→ **What you need to do**
No pictures, please. Output the lines from the start of the data through the line that contains "turquoise rocket [270,172,334,271] -> none", both included, exactly as they stand.

(Object state comparisons)

#####

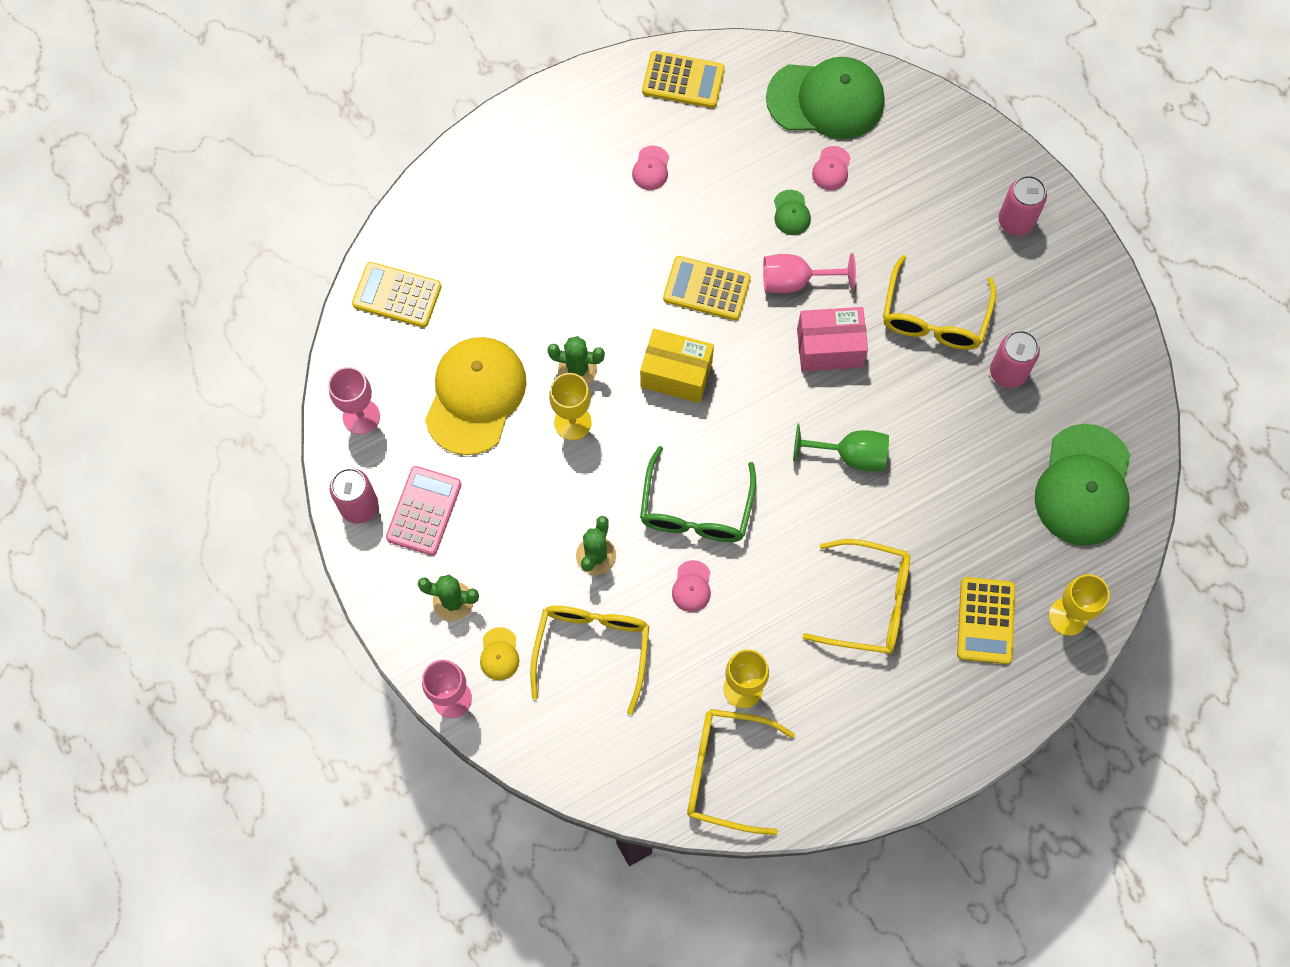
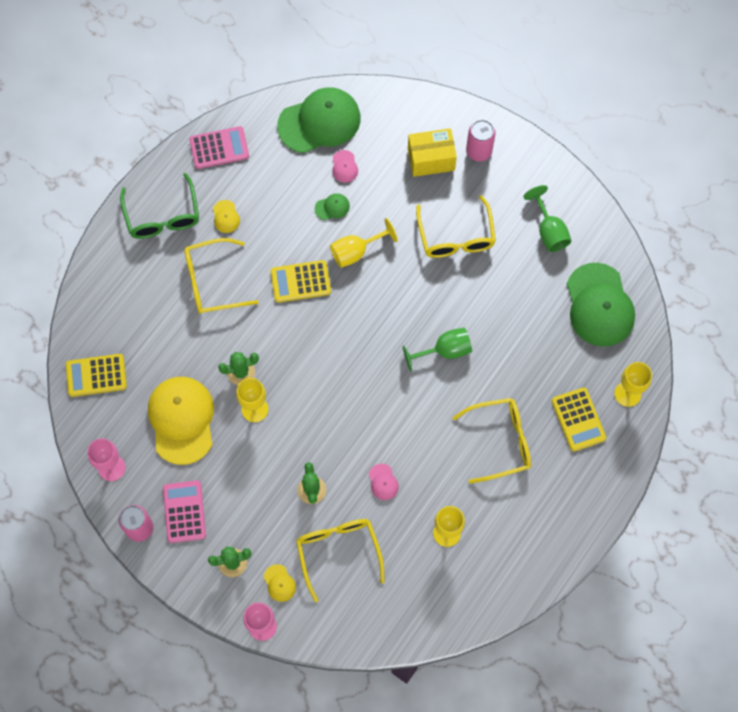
camera: 25 degrees left, 0 degrees up
pink cap [632,146,669,190] -> yellow cap [213,200,240,233]
yellow box [640,329,714,403] -> yellow box moved to [408,128,457,177]
green glasses [640,446,756,542] -> green glasses moved to [120,173,199,239]
yellow calculator [642,51,725,108] -> pink calculator [189,126,249,169]
yellow glasses [687,709,795,835] -> yellow glasses moved to [184,238,259,314]
pink goblet [763,253,856,293] -> yellow goblet [330,218,398,268]
green cap [774,190,811,235] -> green cap turned 75 degrees counterclockwise [315,193,350,220]
pink box [797,307,868,371] -> none
pink can [990,330,1040,388] -> none
none -> green goblet [523,185,571,252]

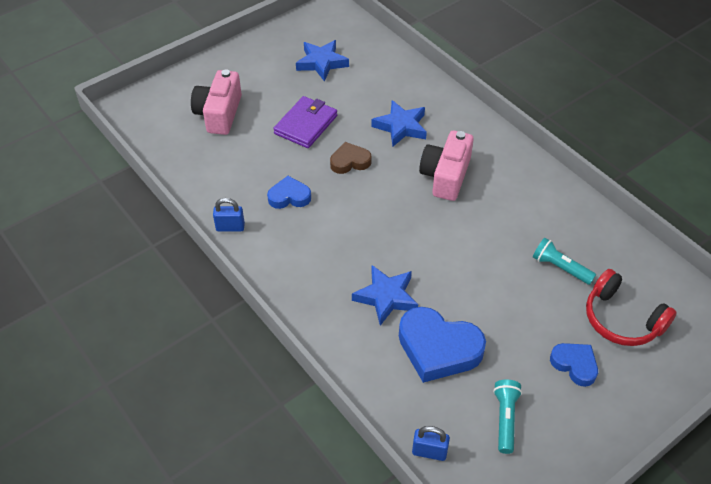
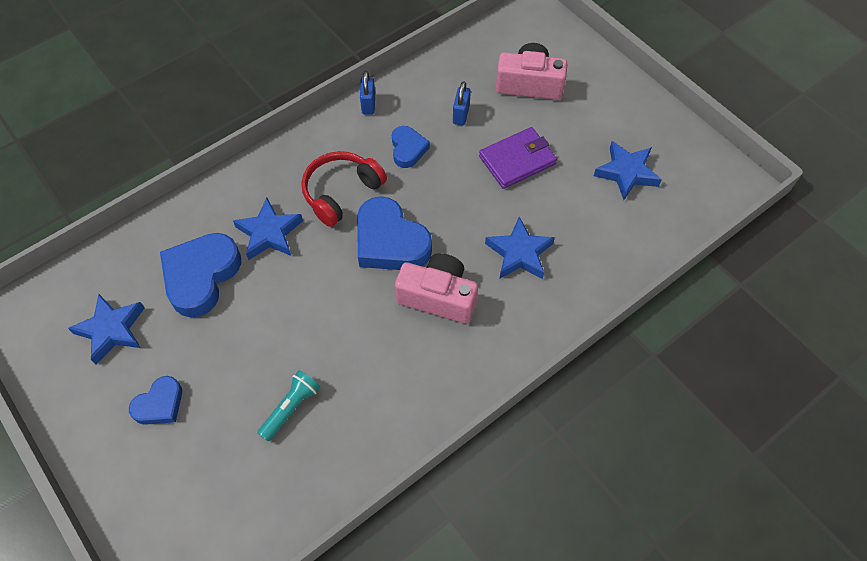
camera: 90 degrees right, 10 degrees up
purple wallet [273,96,337,148] -> purple wallet turned 60 degrees counterclockwise [479,127,557,189]
brown heart [330,142,371,174] -> none
blue padlock [412,426,450,461] -> blue padlock moved to [453,81,471,125]
turquoise flashlight [493,380,522,454] -> blue star [68,294,145,365]
red headphones [586,269,677,346] -> red headphones moved to [302,151,387,227]
none -> blue heart [357,196,432,270]

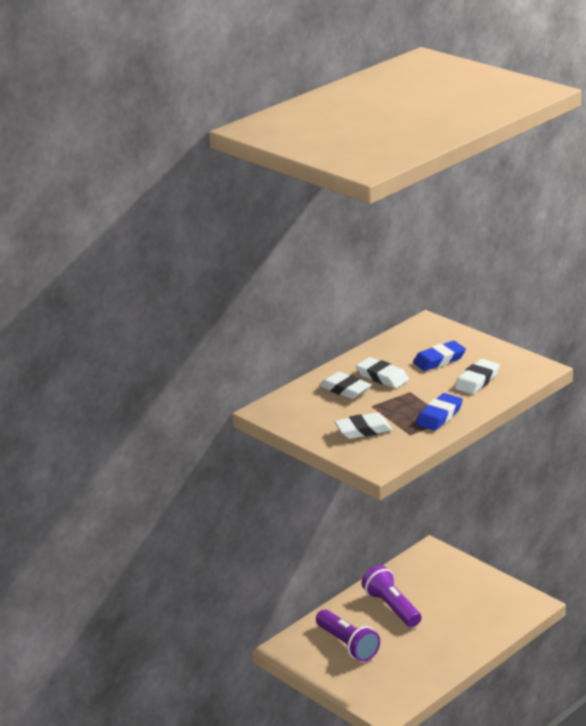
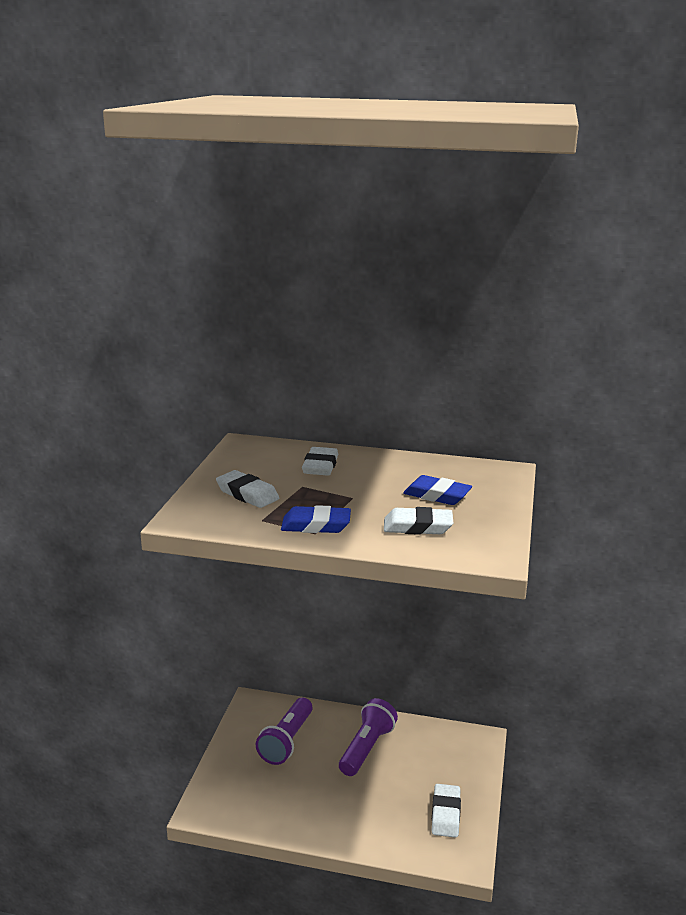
camera: 55 degrees right, 5 degrees down
white eraser [356,357,409,388] -> white eraser moved to [432,784,461,838]

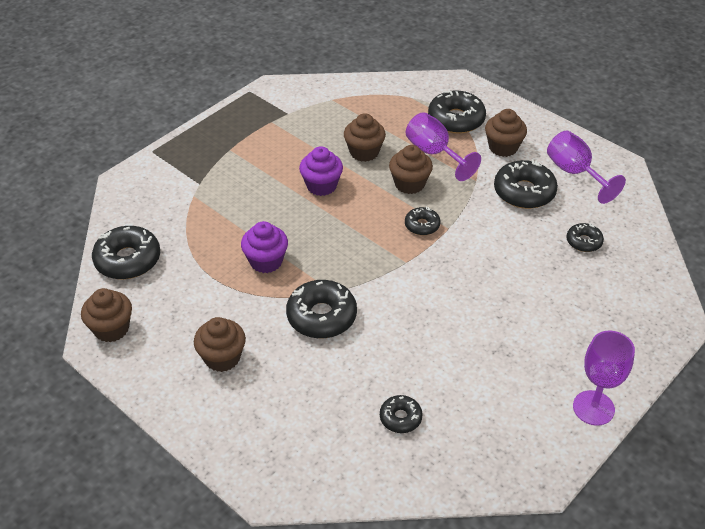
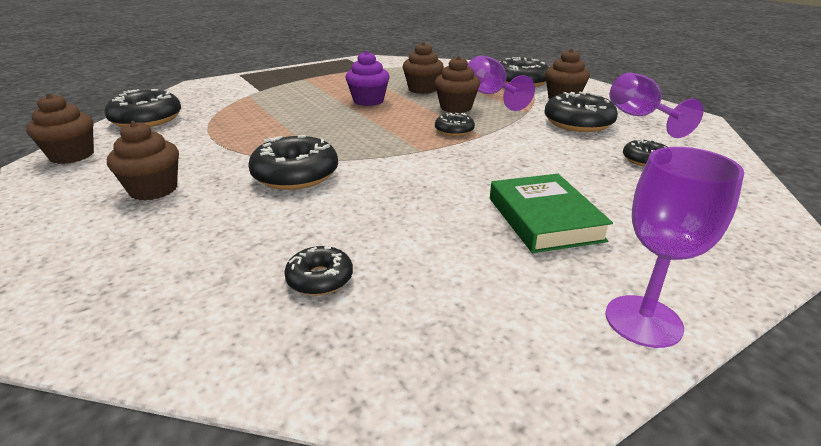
camera: 15 degrees right, 15 degrees down
purple cupcake [241,221,288,273] -> none
none -> green book [490,174,613,253]

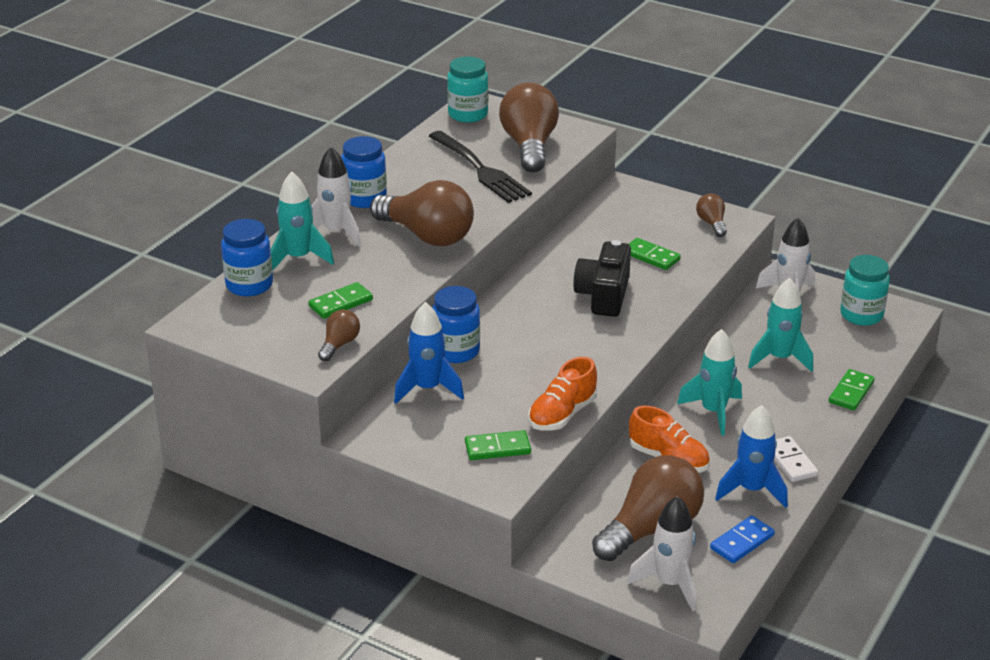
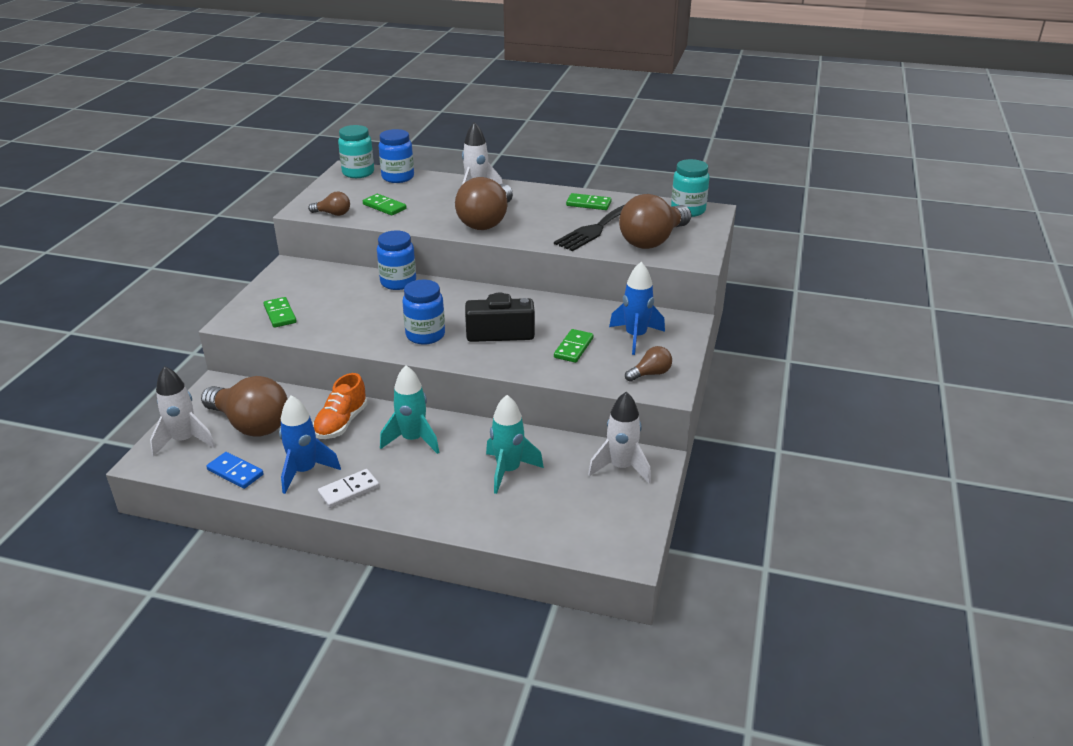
camera: 75 degrees right, 0 degrees up
turquoise rocket [270,172,334,271] -> none
blue jar [341,136,387,208] -> blue jar moved to [402,280,445,345]
blue rocket [394,302,464,404] -> blue rocket moved to [609,262,665,355]
brown light bulb [499,82,559,173] -> brown light bulb turned 150 degrees clockwise [619,194,691,249]
orange shoe [528,357,597,431] -> none
green domino [829,369,875,410] -> green domino moved to [566,193,611,210]
turquoise jar [840,255,890,326] -> turquoise jar moved to [338,125,374,178]

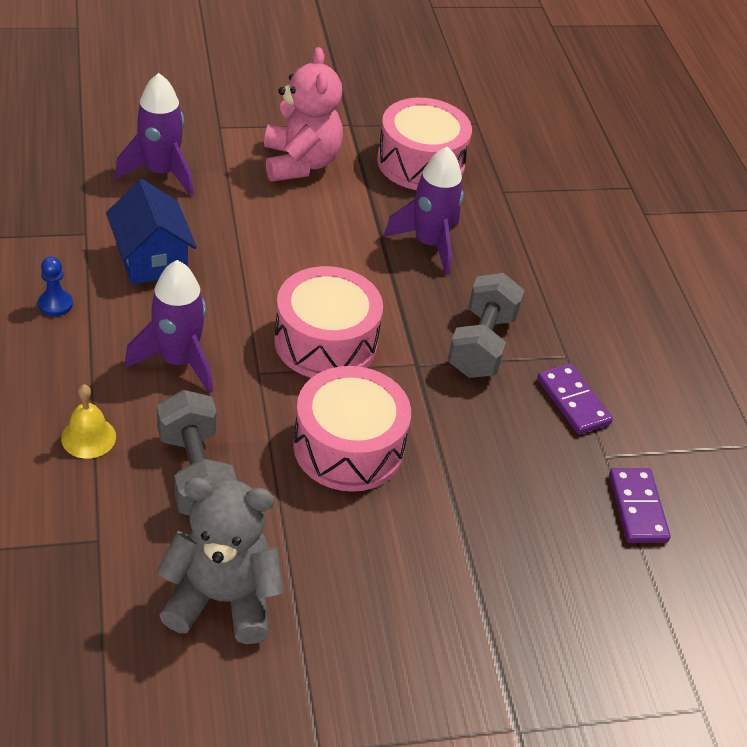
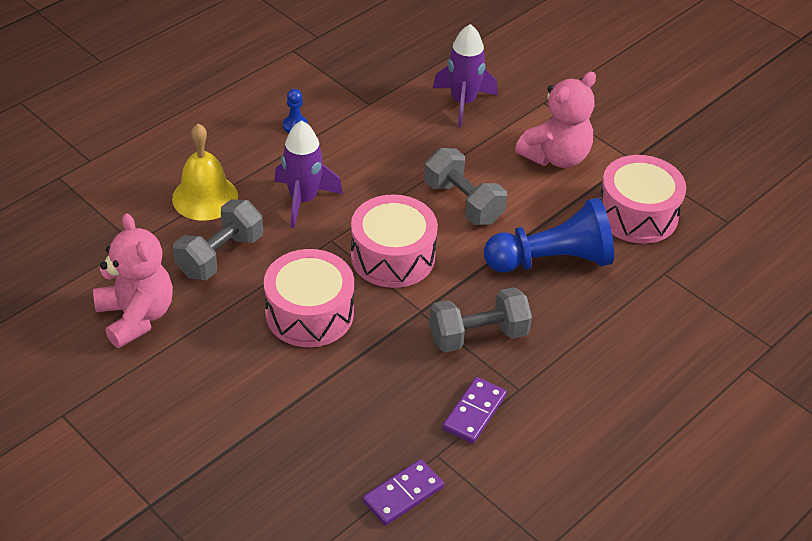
camera: 60 degrees right, 0 degrees up
yellow bell [61,385,116,459] -> yellow bell [172,124,238,221], size x1.70
blue house [106,179,197,284] -> none
grey teddy bear [156,478,284,644] -> pink teddy bear [93,213,173,348]
purple rocket [383,146,464,275] -> blue pawn [484,198,614,273]
none -> grey dumbbell [424,148,507,225]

#####

→ **Output for this exercise**
camera: 25 degrees left, 0 degrees up
pink cap [632,146,669,190] -> yellow cap [213,200,240,233]
yellow box [640,329,714,403] -> yellow box moved to [408,128,457,177]
green glasses [640,446,756,542] -> green glasses moved to [120,173,199,239]
yellow calculator [642,51,725,108] -> pink calculator [189,126,249,169]
yellow glasses [687,709,795,835] -> yellow glasses moved to [184,238,259,314]
pink goblet [763,253,856,293] -> yellow goblet [330,218,398,268]
green cap [774,190,811,235] -> green cap turned 75 degrees counterclockwise [315,193,350,220]
pink box [797,307,868,371] -> none
pink can [990,330,1040,388] -> none
none -> green goblet [523,185,571,252]

camera: 90 degrees right, 10 degrees up
purple wallet [273,96,337,148] -> purple wallet turned 60 degrees counterclockwise [479,127,557,189]
brown heart [330,142,371,174] -> none
blue padlock [412,426,450,461] -> blue padlock moved to [453,81,471,125]
turquoise flashlight [493,380,522,454] -> blue star [68,294,145,365]
red headphones [586,269,677,346] -> red headphones moved to [302,151,387,227]
none -> blue heart [357,196,432,270]

camera: 55 degrees right, 5 degrees down
white eraser [356,357,409,388] -> white eraser moved to [432,784,461,838]

camera: 15 degrees right, 15 degrees down
purple cupcake [241,221,288,273] -> none
none -> green book [490,174,613,253]

camera: 75 degrees right, 0 degrees up
turquoise rocket [270,172,334,271] -> none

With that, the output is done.